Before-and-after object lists
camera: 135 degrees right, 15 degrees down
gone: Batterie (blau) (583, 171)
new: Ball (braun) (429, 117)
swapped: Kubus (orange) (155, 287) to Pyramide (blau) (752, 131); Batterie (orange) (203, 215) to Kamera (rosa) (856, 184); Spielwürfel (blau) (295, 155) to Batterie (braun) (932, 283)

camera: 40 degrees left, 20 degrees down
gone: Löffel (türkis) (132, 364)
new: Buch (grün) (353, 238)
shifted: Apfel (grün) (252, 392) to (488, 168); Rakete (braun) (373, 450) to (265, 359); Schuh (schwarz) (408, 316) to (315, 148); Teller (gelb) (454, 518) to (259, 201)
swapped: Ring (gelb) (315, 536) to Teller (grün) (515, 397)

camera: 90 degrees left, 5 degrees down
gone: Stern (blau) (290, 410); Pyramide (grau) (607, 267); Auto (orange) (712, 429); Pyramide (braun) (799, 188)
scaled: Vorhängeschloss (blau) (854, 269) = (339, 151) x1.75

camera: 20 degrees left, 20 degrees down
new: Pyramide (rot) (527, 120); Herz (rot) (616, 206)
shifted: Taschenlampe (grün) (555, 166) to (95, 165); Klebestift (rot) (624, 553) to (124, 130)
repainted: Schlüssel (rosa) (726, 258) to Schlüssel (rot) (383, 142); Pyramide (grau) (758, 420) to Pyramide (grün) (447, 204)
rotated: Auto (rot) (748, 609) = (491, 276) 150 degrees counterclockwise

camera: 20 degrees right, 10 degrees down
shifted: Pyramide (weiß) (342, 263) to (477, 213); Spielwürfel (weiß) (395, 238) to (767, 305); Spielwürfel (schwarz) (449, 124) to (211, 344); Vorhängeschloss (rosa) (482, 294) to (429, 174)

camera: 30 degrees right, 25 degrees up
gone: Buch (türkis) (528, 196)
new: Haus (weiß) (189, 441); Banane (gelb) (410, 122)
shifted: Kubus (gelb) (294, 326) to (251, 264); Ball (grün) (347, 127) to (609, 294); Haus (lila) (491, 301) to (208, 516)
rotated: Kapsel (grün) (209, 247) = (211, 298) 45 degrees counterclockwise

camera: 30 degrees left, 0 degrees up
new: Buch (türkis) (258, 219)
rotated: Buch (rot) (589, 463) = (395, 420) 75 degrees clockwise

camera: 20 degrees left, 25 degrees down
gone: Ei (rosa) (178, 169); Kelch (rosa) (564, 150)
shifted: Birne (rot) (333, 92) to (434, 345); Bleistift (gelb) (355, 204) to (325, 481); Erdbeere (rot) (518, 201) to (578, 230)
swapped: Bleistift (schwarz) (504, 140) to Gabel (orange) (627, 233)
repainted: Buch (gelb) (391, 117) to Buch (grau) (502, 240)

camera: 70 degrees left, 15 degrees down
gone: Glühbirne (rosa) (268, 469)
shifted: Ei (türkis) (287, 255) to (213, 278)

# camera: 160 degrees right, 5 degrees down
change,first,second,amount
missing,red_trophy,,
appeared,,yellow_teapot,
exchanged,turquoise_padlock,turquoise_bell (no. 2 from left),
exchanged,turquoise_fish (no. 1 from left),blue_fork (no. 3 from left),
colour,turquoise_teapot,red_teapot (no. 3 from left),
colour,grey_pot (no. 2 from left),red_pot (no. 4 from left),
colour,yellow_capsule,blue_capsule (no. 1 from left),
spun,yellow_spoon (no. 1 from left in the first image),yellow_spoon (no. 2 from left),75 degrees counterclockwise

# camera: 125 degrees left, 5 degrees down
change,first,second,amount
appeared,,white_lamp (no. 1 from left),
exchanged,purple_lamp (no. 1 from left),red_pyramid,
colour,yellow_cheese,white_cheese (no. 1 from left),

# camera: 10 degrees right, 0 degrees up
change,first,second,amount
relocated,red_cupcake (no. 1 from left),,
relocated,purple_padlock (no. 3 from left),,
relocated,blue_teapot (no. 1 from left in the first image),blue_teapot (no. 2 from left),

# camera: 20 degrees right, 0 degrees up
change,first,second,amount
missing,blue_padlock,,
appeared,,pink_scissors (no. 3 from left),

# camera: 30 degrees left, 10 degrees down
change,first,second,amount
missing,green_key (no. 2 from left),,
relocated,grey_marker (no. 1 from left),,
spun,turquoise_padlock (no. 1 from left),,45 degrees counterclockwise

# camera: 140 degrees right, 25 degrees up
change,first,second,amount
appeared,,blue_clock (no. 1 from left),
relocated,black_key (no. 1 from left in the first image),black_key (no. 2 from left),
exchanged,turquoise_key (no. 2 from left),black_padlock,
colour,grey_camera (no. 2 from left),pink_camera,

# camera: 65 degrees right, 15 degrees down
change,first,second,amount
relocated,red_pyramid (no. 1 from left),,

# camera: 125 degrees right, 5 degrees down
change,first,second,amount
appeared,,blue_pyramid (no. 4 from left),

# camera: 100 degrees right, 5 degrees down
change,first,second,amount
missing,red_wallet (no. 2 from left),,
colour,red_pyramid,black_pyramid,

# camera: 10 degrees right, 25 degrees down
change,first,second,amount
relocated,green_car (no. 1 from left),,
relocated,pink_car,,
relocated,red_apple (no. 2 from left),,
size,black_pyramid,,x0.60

Exercise goal:
Return every entry exactly; no line may be missing.

Task output:
camera: 135 degrees right, 15 degrees down
gone: Batterie (blau) (583, 171)
new: Ball (braun) (429, 117)
swapped: Kubus (orange) (155, 287) to Pyramide (blau) (752, 131); Batterie (orange) (203, 215) to Kamera (rosa) (856, 184); Spielwürfel (blau) (295, 155) to Batterie (braun) (932, 283)

camera: 40 degrees left, 20 degrees down
gone: Löffel (türkis) (132, 364)
new: Buch (grün) (353, 238)
shifted: Apfel (grün) (252, 392) to (488, 168); Rakete (braun) (373, 450) to (265, 359); Schuh (schwarz) (408, 316) to (315, 148); Teller (gelb) (454, 518) to (259, 201)
swapped: Ring (gelb) (315, 536) to Teller (grün) (515, 397)

camera: 90 degrees left, 5 degrees down
gone: Stern (blau) (290, 410); Pyramide (grau) (607, 267); Auto (orange) (712, 429); Pyramide (braun) (799, 188)
scaled: Vorhängeschloss (blau) (854, 269) = (339, 151) x1.75

camera: 20 degrees left, 20 degrees down
new: Pyramide (rot) (527, 120); Herz (rot) (616, 206)
shifted: Taschenlampe (grün) (555, 166) to (95, 165); Klebestift (rot) (624, 553) to (124, 130)
repainted: Schlüssel (rosa) (726, 258) to Schlüssel (rot) (383, 142); Pyramide (grau) (758, 420) to Pyramide (grün) (447, 204)
rotated: Auto (rot) (748, 609) = (491, 276) 150 degrees counterclockwise

camera: 20 degrees right, 10 degrees down
shifted: Pyramide (weiß) (342, 263) to (477, 213); Spielwürfel (weiß) (395, 238) to (767, 305); Spielwürfel (schwarz) (449, 124) to (211, 344); Vorhängeschloss (rosa) (482, 294) to (429, 174)

camera: 30 degrees right, 25 degrees up
gone: Buch (türkis) (528, 196)
new: Haus (weiß) (189, 441); Banane (gelb) (410, 122)
shifted: Kubus (gelb) (294, 326) to (251, 264); Ball (grün) (347, 127) to (609, 294); Haus (lila) (491, 301) to (208, 516)
rotated: Kapsel (grün) (209, 247) = (211, 298) 45 degrees counterclockwise

camera: 30 degrees left, 0 degrees up
new: Buch (türkis) (258, 219)
rotated: Buch (rot) (589, 463) = (395, 420) 75 degrees clockwise

camera: 20 degrees left, 25 degrees down
gone: Ei (rosa) (178, 169); Kelch (rosa) (564, 150)
shifted: Birne (rot) (333, 92) to (434, 345); Bleistift (gelb) (355, 204) to (325, 481); Erdbeere (rot) (518, 201) to (578, 230)
swapped: Bleistift (schwarz) (504, 140) to Gabel (orange) (627, 233)
repainted: Buch (gelb) (391, 117) to Buch (grau) (502, 240)

camera: 70 degrees left, 15 degrees down
gone: Glühbirne (rosa) (268, 469)
shifted: Ei (türkis) (287, 255) to (213, 278)

# camera: 160 degrees right, 5 degrees down
change,first,second,amount
missing,red_trophy,,
appeared,,yellow_teapot,
exchanged,turquoise_padlock,turquoise_bell (no. 2 from left),
exchanged,turquoise_fish (no. 1 from left),blue_fork (no. 3 from left),
colour,turquoise_teapot,red_teapot (no. 3 from left),
colour,grey_pot (no. 2 from left),red_pot (no. 4 from left),
colour,yellow_capsule,blue_capsule (no. 1 from left),
spun,yellow_spoon (no. 1 from left in the first image),yellow_spoon (no. 2 from left),75 degrees counterclockwise

# camera: 125 degrees left, 5 degrees down
change,first,second,amount
appeared,,white_lamp (no. 1 from left),
exchanged,purple_lamp (no. 1 from left),red_pyramid,
colour,yellow_cheese,white_cheese (no. 1 from left),

# camera: 10 degrees right, 0 degrees up
change,first,second,amount
relocated,red_cupcake (no. 1 from left),,
relocated,purple_padlock (no. 3 from left),,
relocated,blue_teapot (no. 1 from left in the first image),blue_teapot (no. 2 from left),

# camera: 20 degrees right, 0 degrees up
change,first,second,amount
missing,blue_padlock,,
appeared,,pink_scissors (no. 3 from left),

# camera: 30 degrees left, 10 degrees down
change,first,second,amount
missing,green_key (no. 2 from left),,
relocated,grey_marker (no. 1 from left),,
spun,turquoise_padlock (no. 1 from left),,45 degrees counterclockwise

# camera: 140 degrees right, 25 degrees up
change,first,second,amount
appeared,,blue_clock (no. 1 from left),
relocated,black_key (no. 1 from left in the first image),black_key (no. 2 from left),
exchanged,turquoise_key (no. 2 from left),black_padlock,
colour,grey_camera (no. 2 from left),pink_camera,

# camera: 65 degrees right, 15 degrees down
change,first,second,amount
relocated,red_pyramid (no. 1 from left),,

# camera: 125 degrees right, 5 degrees down
change,first,second,amount
appeared,,blue_pyramid (no. 4 from left),

# camera: 100 degrees right, 5 degrees down
change,first,second,amount
missing,red_wallet (no. 2 from left),,
colour,red_pyramid,black_pyramid,

# camera: 10 degrees right, 25 degrees down
change,first,second,amount
relocated,green_car (no. 1 from left),,
relocated,pink_car,,
relocated,red_apple (no. 2 from left),,
size,black_pyramid,,x0.60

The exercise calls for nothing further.